TASK STATEMENT
Word for word, repeat the data that follows. Do not include the pictures.

AVAILABLE RECORDS
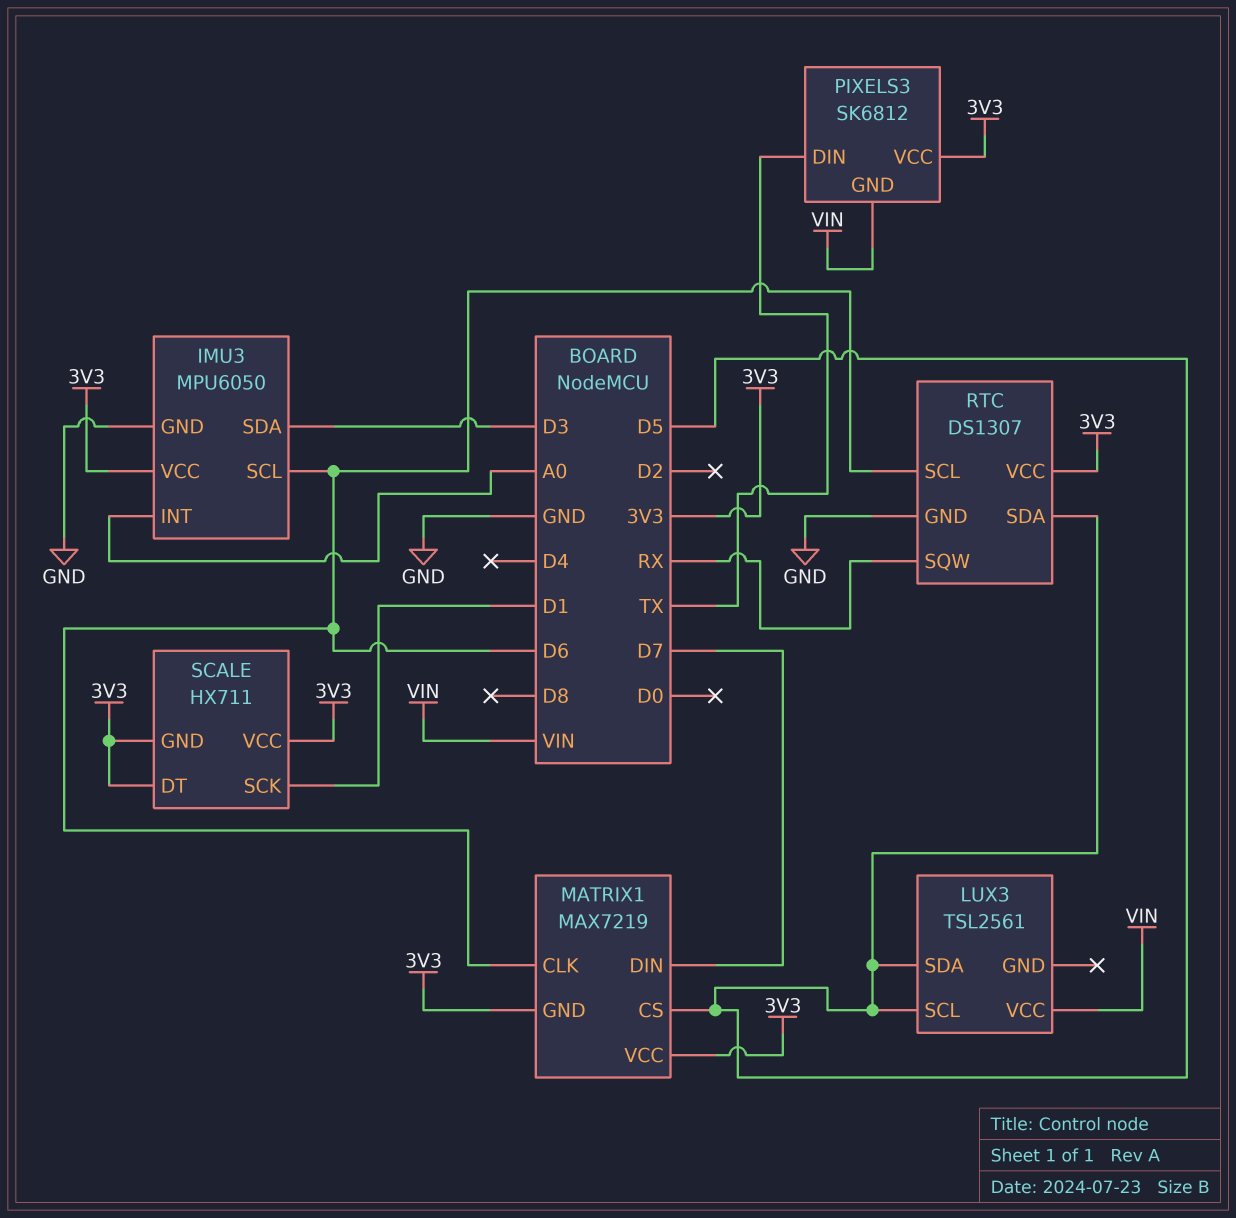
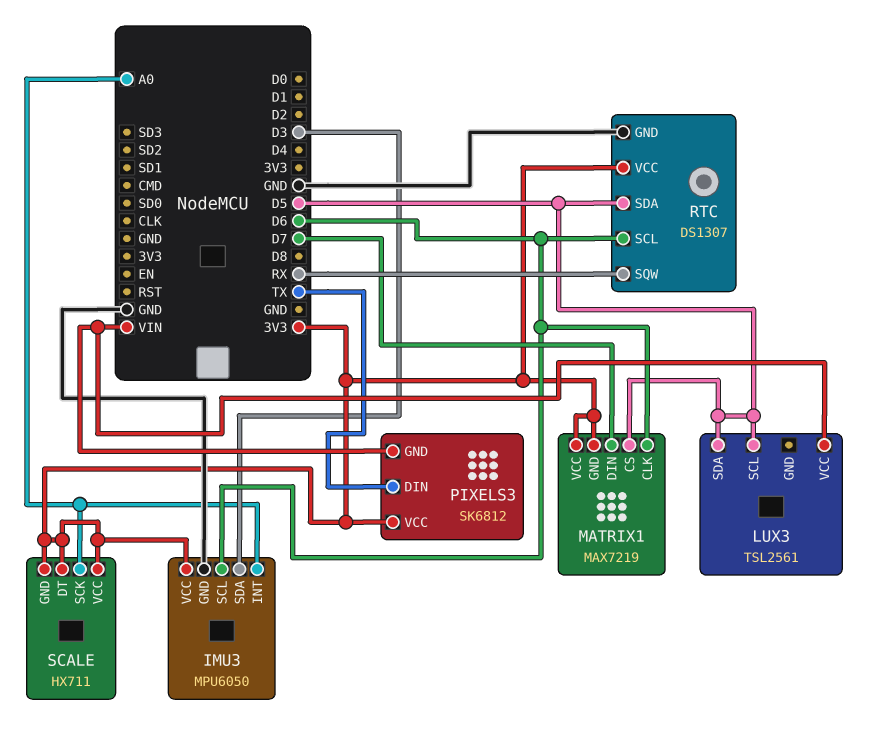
SCALE pin SCK: D1 -> A0

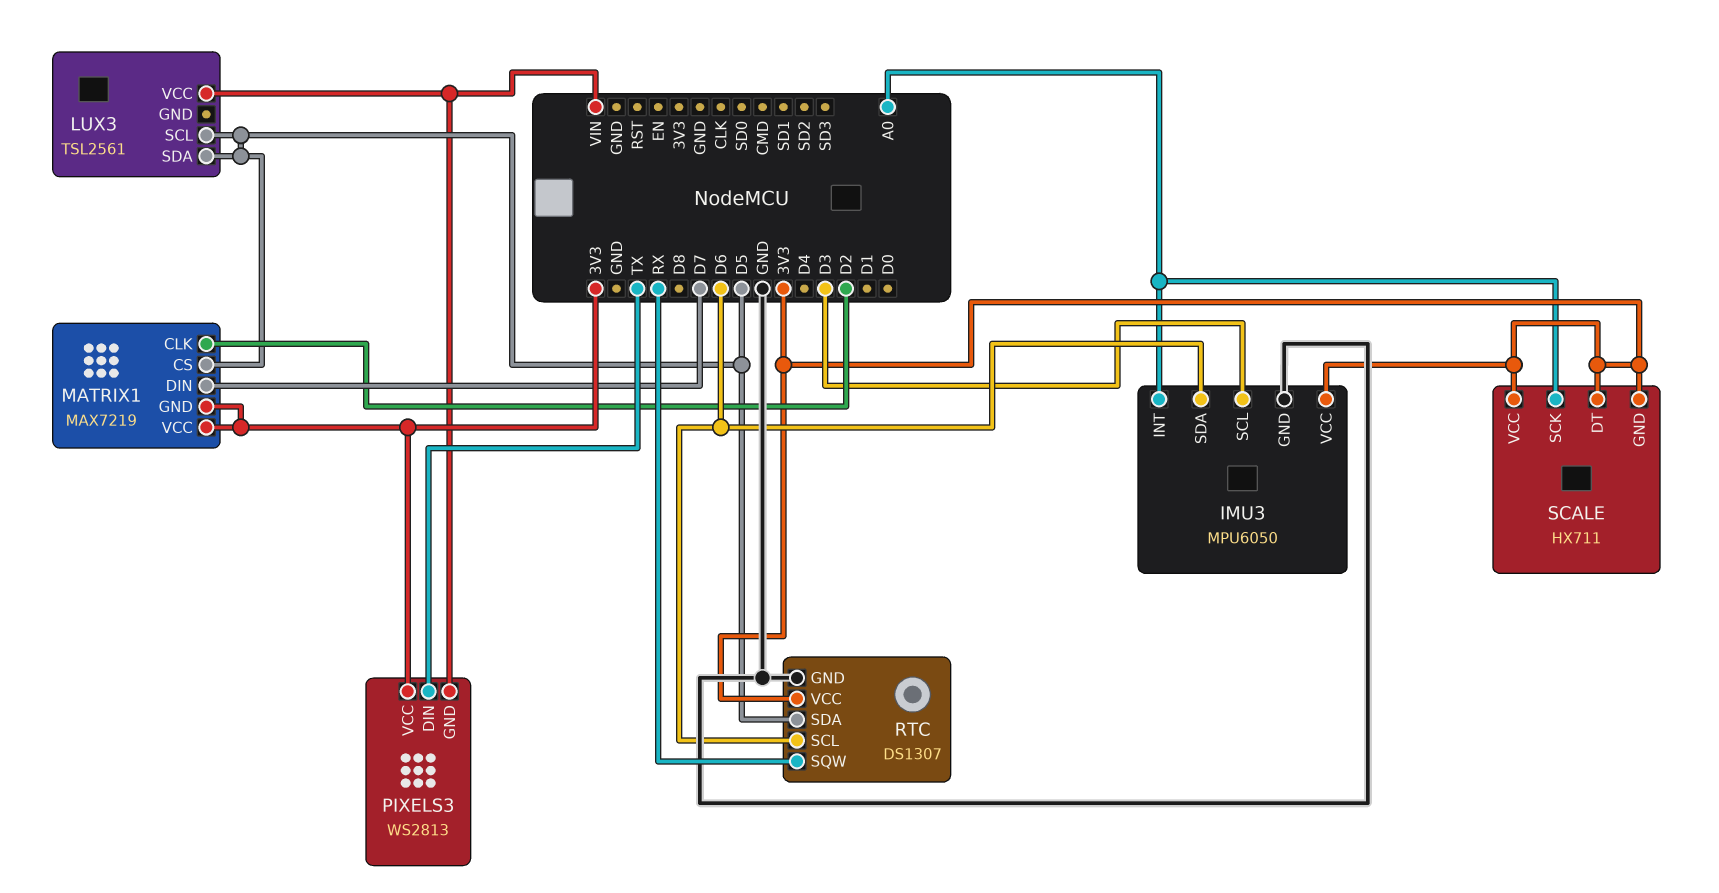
IMU3 pin SCL: D6 -> D3
IMU3 pin SDA: D3 -> D6
MATRIX1 pin CLK: D6 -> D2
PIXELS3: SK6812 -> WS2813

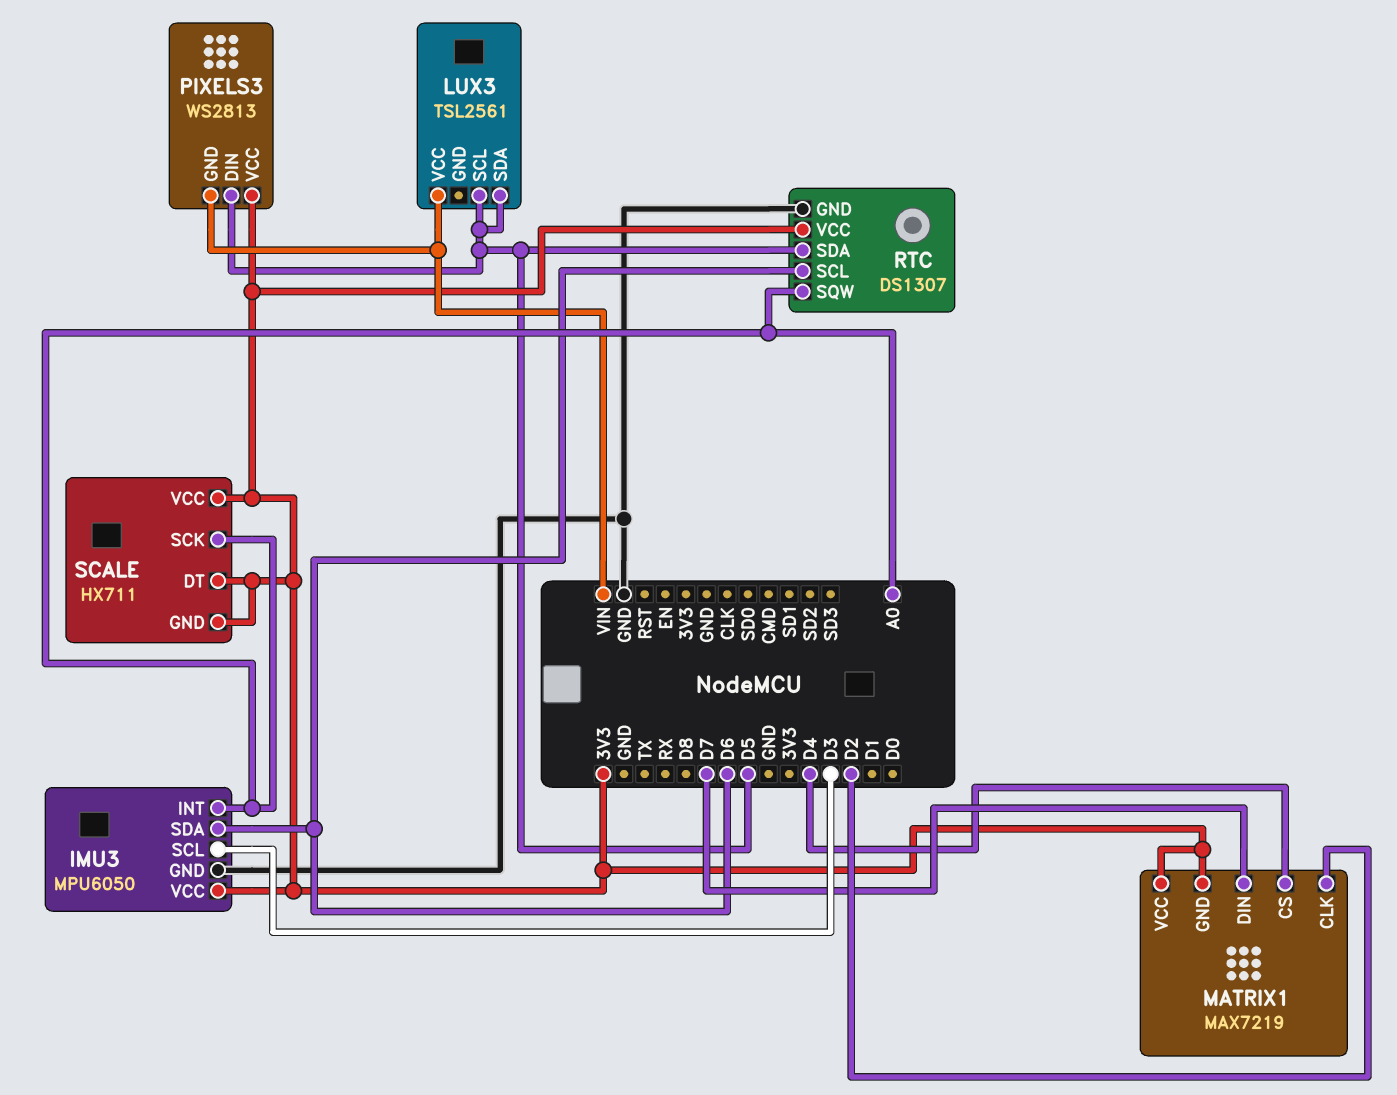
MATRIX1 pin CS: D5 -> D4
PIXELS3 pin DIN: TX -> D5
RTC pin SQW: RX -> A0

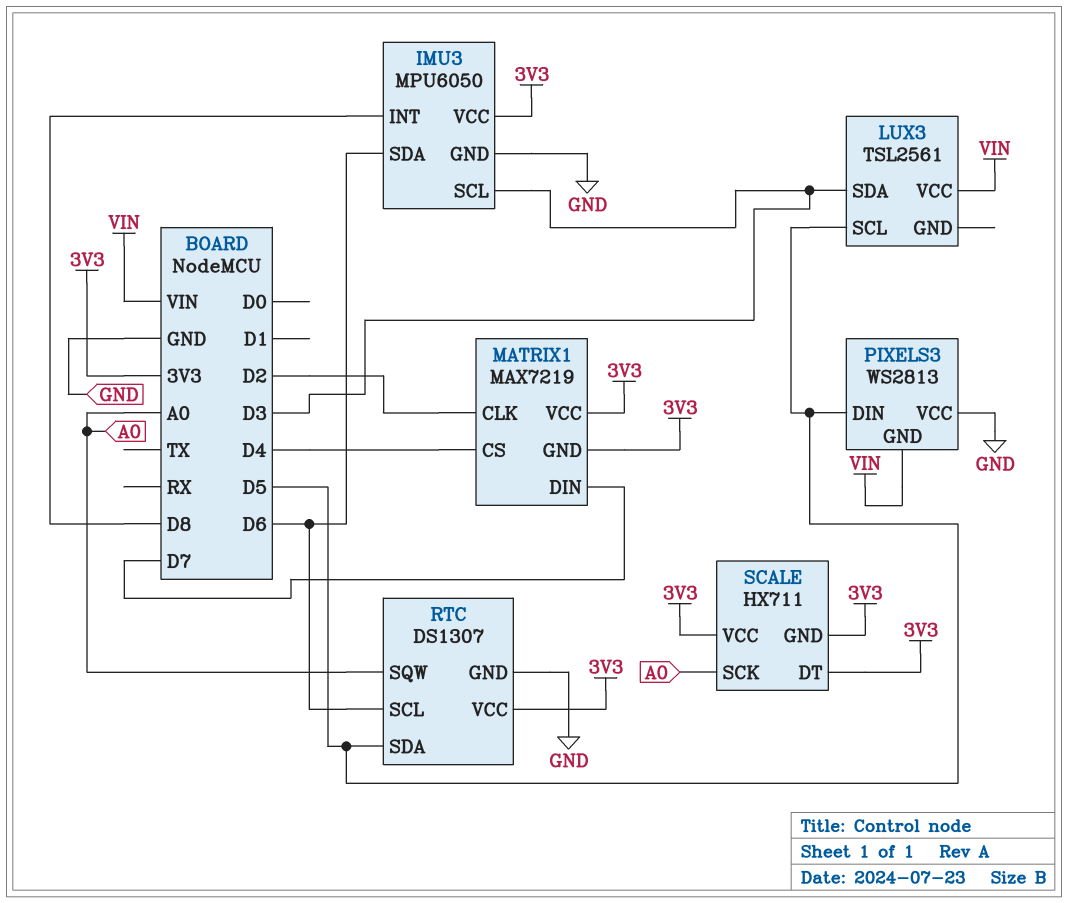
IMU3 pin INT: A0 -> D8
LUX3 pin SDA: D5 -> D3
PIXELS3 pin VCC: 3V3 -> GND

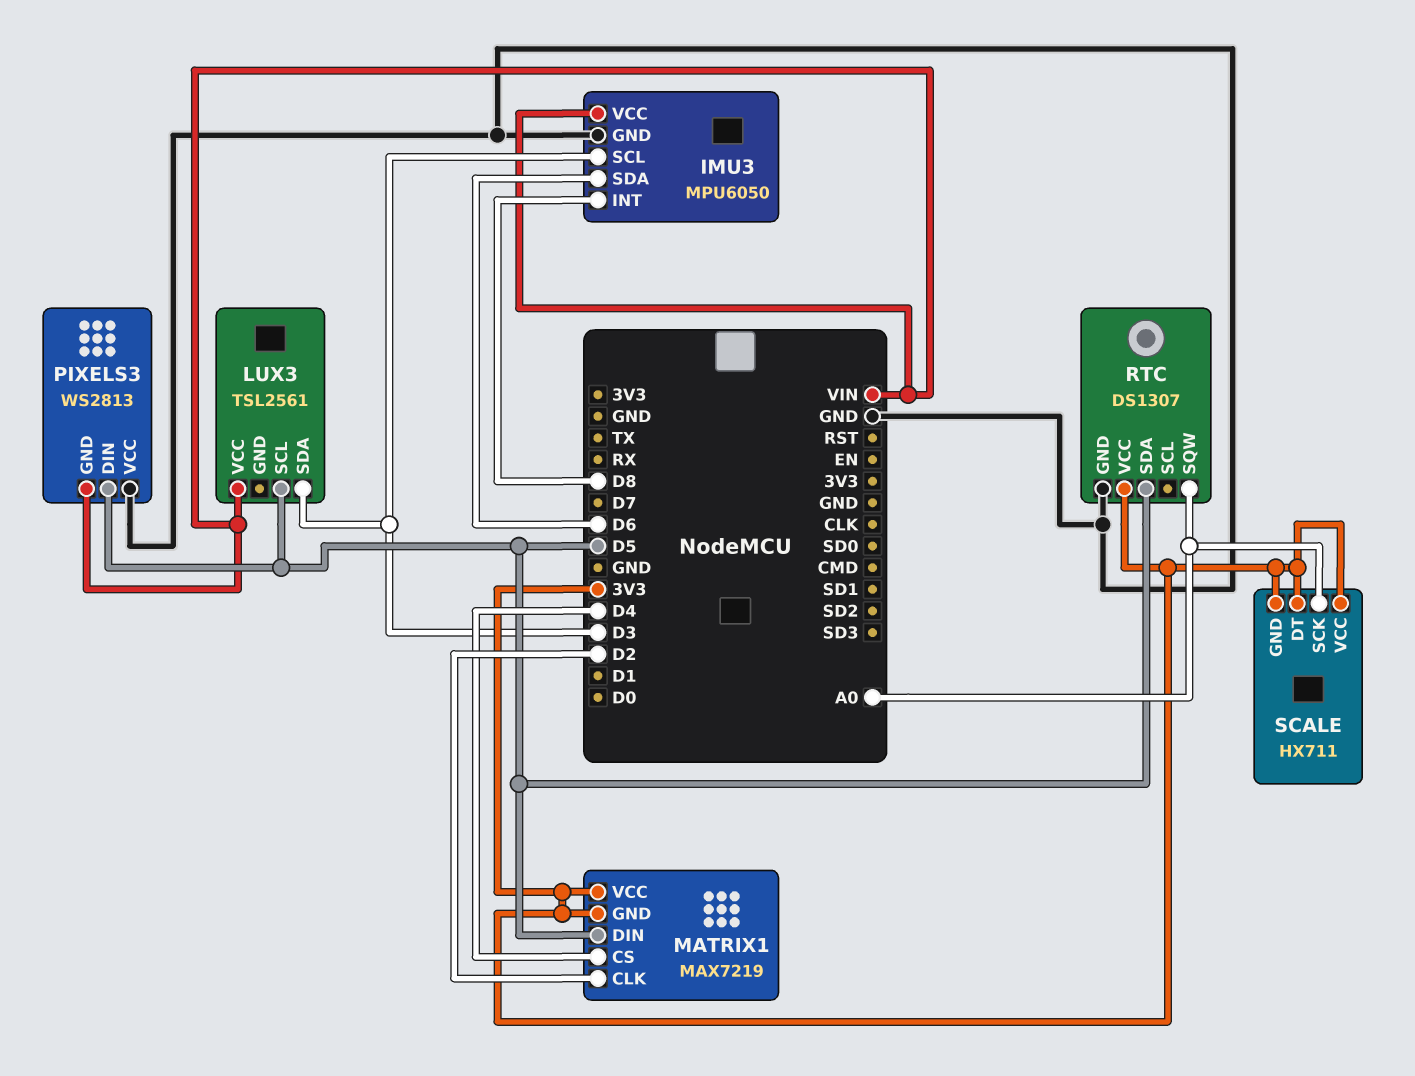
IMU3 pin VCC: 3V3 -> VIN
MATRIX1 pin DIN: D7 -> D5
RTC pin SCL: D6 -> none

TASK RESPONSE
SCALE pin SCK: D1 -> A0

IMU3 pin SCL: D6 -> D3
IMU3 pin SDA: D3 -> D6
MATRIX1 pin CLK: D6 -> D2
PIXELS3: SK6812 -> WS2813

MATRIX1 pin CS: D5 -> D4
PIXELS3 pin DIN: TX -> D5
RTC pin SQW: RX -> A0

IMU3 pin INT: A0 -> D8
LUX3 pin SDA: D5 -> D3
PIXELS3 pin VCC: 3V3 -> GND

IMU3 pin VCC: 3V3 -> VIN
MATRIX1 pin DIN: D7 -> D5
RTC pin SCL: D6 -> none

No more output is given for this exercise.